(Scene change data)
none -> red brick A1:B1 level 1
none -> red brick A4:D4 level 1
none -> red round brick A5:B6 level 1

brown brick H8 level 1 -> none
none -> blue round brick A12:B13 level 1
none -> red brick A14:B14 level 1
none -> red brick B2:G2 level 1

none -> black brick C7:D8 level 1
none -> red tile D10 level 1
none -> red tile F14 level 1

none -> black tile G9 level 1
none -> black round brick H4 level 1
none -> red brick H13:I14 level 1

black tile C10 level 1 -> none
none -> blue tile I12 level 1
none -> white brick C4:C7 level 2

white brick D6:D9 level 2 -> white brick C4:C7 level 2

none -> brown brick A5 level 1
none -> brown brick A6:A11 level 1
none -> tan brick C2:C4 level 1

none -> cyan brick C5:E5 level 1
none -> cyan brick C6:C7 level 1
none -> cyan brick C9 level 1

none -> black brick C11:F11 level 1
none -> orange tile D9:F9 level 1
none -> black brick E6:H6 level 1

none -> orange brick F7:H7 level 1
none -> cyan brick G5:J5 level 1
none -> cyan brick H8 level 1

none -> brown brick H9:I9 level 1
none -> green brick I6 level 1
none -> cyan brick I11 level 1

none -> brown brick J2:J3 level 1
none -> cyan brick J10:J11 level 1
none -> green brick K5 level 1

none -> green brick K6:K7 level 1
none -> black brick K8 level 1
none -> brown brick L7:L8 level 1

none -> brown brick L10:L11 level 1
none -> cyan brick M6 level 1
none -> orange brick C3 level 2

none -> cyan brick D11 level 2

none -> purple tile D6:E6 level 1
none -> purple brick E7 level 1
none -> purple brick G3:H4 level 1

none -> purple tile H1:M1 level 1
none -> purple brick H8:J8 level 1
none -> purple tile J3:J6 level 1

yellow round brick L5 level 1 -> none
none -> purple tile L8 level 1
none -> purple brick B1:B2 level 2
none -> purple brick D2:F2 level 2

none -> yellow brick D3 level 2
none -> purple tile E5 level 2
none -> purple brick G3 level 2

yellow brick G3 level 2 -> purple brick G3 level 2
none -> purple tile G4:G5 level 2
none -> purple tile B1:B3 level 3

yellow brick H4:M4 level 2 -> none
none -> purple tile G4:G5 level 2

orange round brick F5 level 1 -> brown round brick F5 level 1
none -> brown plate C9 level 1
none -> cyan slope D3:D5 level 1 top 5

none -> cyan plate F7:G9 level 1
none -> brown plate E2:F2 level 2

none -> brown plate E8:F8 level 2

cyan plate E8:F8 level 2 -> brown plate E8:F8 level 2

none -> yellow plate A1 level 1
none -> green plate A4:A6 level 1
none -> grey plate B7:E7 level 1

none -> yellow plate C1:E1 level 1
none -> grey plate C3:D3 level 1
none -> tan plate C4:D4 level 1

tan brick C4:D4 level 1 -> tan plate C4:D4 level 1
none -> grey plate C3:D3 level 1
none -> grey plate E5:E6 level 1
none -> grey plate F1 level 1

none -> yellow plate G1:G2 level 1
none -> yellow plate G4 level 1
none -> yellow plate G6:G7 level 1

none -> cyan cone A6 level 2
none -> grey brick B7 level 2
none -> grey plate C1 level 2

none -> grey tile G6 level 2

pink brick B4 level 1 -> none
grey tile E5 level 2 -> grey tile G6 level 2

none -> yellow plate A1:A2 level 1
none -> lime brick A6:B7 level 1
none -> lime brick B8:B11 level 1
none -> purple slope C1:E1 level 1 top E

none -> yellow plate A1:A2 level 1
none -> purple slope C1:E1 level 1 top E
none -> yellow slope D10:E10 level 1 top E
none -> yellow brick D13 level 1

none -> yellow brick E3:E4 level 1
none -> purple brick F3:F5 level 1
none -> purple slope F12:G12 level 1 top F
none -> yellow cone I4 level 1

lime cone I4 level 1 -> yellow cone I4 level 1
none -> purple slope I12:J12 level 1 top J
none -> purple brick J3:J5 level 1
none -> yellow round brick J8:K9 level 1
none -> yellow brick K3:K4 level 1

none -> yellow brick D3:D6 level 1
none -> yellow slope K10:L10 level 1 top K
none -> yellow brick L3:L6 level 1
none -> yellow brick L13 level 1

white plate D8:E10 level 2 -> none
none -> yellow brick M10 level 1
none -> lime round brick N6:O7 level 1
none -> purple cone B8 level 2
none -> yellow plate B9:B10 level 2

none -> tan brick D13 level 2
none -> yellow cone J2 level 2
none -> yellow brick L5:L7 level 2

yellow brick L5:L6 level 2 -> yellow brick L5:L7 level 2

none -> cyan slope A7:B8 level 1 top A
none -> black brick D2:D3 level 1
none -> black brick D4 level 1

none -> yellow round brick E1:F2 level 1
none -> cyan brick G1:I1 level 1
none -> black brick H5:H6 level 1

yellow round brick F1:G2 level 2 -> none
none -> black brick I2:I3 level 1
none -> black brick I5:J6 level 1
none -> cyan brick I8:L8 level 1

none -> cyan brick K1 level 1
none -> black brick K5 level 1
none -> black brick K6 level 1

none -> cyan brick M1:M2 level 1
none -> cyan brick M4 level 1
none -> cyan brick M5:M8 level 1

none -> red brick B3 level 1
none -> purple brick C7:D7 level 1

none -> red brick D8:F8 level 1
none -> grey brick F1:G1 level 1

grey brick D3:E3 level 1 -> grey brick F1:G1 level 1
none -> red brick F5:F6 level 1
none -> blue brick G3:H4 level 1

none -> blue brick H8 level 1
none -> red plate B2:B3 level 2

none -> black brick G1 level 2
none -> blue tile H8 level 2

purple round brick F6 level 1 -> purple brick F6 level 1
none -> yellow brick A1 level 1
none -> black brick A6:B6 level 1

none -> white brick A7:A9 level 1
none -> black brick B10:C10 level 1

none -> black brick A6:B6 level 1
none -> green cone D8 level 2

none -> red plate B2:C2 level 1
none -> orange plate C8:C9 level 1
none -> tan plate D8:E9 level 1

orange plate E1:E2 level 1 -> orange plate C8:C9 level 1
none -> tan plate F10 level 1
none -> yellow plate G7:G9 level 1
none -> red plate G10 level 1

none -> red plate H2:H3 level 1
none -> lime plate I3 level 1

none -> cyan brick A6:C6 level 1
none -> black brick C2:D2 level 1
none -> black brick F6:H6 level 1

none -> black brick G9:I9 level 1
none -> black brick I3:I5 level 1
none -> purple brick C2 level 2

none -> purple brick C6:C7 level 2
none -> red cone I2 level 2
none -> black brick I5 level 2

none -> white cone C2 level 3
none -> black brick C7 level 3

> EXERCISE GOAL
Print the records above again, every one, exactly as written.

> RESPONSE TO THIS TASK
none -> red brick A1:B1 level 1
none -> red brick A4:D4 level 1
none -> red round brick A5:B6 level 1

brown brick H8 level 1 -> none
none -> blue round brick A12:B13 level 1
none -> red brick A14:B14 level 1
none -> red brick B2:G2 level 1

none -> black brick C7:D8 level 1
none -> red tile D10 level 1
none -> red tile F14 level 1

none -> black tile G9 level 1
none -> black round brick H4 level 1
none -> red brick H13:I14 level 1

black tile C10 level 1 -> none
none -> blue tile I12 level 1
none -> white brick C4:C7 level 2

white brick D6:D9 level 2 -> white brick C4:C7 level 2

none -> brown brick A5 level 1
none -> brown brick A6:A11 level 1
none -> tan brick C2:C4 level 1

none -> cyan brick C5:E5 level 1
none -> cyan brick C6:C7 level 1
none -> cyan brick C9 level 1

none -> black brick C11:F11 level 1
none -> orange tile D9:F9 level 1
none -> black brick E6:H6 level 1

none -> orange brick F7:H7 level 1
none -> cyan brick G5:J5 level 1
none -> cyan brick H8 level 1

none -> brown brick H9:I9 level 1
none -> green brick I6 level 1
none -> cyan brick I11 level 1

none -> brown brick J2:J3 level 1
none -> cyan brick J10:J11 level 1
none -> green brick K5 level 1

none -> green brick K6:K7 level 1
none -> black brick K8 level 1
none -> brown brick L7:L8 level 1

none -> brown brick L10:L11 level 1
none -> cyan brick M6 level 1
none -> orange brick C3 level 2

none -> cyan brick D11 level 2

none -> purple tile D6:E6 level 1
none -> purple brick E7 level 1
none -> purple brick G3:H4 level 1

none -> purple tile H1:M1 level 1
none -> purple brick H8:J8 level 1
none -> purple tile J3:J6 level 1

yellow round brick L5 level 1 -> none
none -> purple tile L8 level 1
none -> purple brick B1:B2 level 2
none -> purple brick D2:F2 level 2

none -> yellow brick D3 level 2
none -> purple tile E5 level 2
none -> purple brick G3 level 2

yellow brick G3 level 2 -> purple brick G3 level 2
none -> purple tile G4:G5 level 2
none -> purple tile B1:B3 level 3

yellow brick H4:M4 level 2 -> none
none -> purple tile G4:G5 level 2

orange round brick F5 level 1 -> brown round brick F5 level 1
none -> brown plate C9 level 1
none -> cyan slope D3:D5 level 1 top 5

none -> cyan plate F7:G9 level 1
none -> brown plate E2:F2 level 2

none -> brown plate E8:F8 level 2

cyan plate E8:F8 level 2 -> brown plate E8:F8 level 2

none -> yellow plate A1 level 1
none -> green plate A4:A6 level 1
none -> grey plate B7:E7 level 1

none -> yellow plate C1:E1 level 1
none -> grey plate C3:D3 level 1
none -> tan plate C4:D4 level 1

tan brick C4:D4 level 1 -> tan plate C4:D4 level 1
none -> grey plate C3:D3 level 1
none -> grey plate E5:E6 level 1
none -> grey plate F1 level 1

none -> yellow plate G1:G2 level 1
none -> yellow plate G4 level 1
none -> yellow plate G6:G7 level 1

none -> cyan cone A6 level 2
none -> grey brick B7 level 2
none -> grey plate C1 level 2

none -> grey tile G6 level 2

pink brick B4 level 1 -> none
grey tile E5 level 2 -> grey tile G6 level 2

none -> yellow plate A1:A2 level 1
none -> lime brick A6:B7 level 1
none -> lime brick B8:B11 level 1
none -> purple slope C1:E1 level 1 top E

none -> yellow plate A1:A2 level 1
none -> purple slope C1:E1 level 1 top E
none -> yellow slope D10:E10 level 1 top E
none -> yellow brick D13 level 1

none -> yellow brick E3:E4 level 1
none -> purple brick F3:F5 level 1
none -> purple slope F12:G12 level 1 top F
none -> yellow cone I4 level 1

lime cone I4 level 1 -> yellow cone I4 level 1
none -> purple slope I12:J12 level 1 top J
none -> purple brick J3:J5 level 1
none -> yellow round brick J8:K9 level 1
none -> yellow brick K3:K4 level 1

none -> yellow brick D3:D6 level 1
none -> yellow slope K10:L10 level 1 top K
none -> yellow brick L3:L6 level 1
none -> yellow brick L13 level 1

white plate D8:E10 level 2 -> none
none -> yellow brick M10 level 1
none -> lime round brick N6:O7 level 1
none -> purple cone B8 level 2
none -> yellow plate B9:B10 level 2

none -> tan brick D13 level 2
none -> yellow cone J2 level 2
none -> yellow brick L5:L7 level 2

yellow brick L5:L6 level 2 -> yellow brick L5:L7 level 2

none -> cyan slope A7:B8 level 1 top A
none -> black brick D2:D3 level 1
none -> black brick D4 level 1

none -> yellow round brick E1:F2 level 1
none -> cyan brick G1:I1 level 1
none -> black brick H5:H6 level 1

yellow round brick F1:G2 level 2 -> none
none -> black brick I2:I3 level 1
none -> black brick I5:J6 level 1
none -> cyan brick I8:L8 level 1

none -> cyan brick K1 level 1
none -> black brick K5 level 1
none -> black brick K6 level 1

none -> cyan brick M1:M2 level 1
none -> cyan brick M4 level 1
none -> cyan brick M5:M8 level 1

none -> red brick B3 level 1
none -> purple brick C7:D7 level 1

none -> red brick D8:F8 level 1
none -> grey brick F1:G1 level 1

grey brick D3:E3 level 1 -> grey brick F1:G1 level 1
none -> red brick F5:F6 level 1
none -> blue brick G3:H4 level 1

none -> blue brick H8 level 1
none -> red plate B2:B3 level 2

none -> black brick G1 level 2
none -> blue tile H8 level 2

purple round brick F6 level 1 -> purple brick F6 level 1
none -> yellow brick A1 level 1
none -> black brick A6:B6 level 1

none -> white brick A7:A9 level 1
none -> black brick B10:C10 level 1

none -> black brick A6:B6 level 1
none -> green cone D8 level 2

none -> red plate B2:C2 level 1
none -> orange plate C8:C9 level 1
none -> tan plate D8:E9 level 1

orange plate E1:E2 level 1 -> orange plate C8:C9 level 1
none -> tan plate F10 level 1
none -> yellow plate G7:G9 level 1
none -> red plate G10 level 1

none -> red plate H2:H3 level 1
none -> lime plate I3 level 1

none -> cyan brick A6:C6 level 1
none -> black brick C2:D2 level 1
none -> black brick F6:H6 level 1

none -> black brick G9:I9 level 1
none -> black brick I3:I5 level 1
none -> purple brick C2 level 2

none -> purple brick C6:C7 level 2
none -> red cone I2 level 2
none -> black brick I5 level 2

none -> white cone C2 level 3
none -> black brick C7 level 3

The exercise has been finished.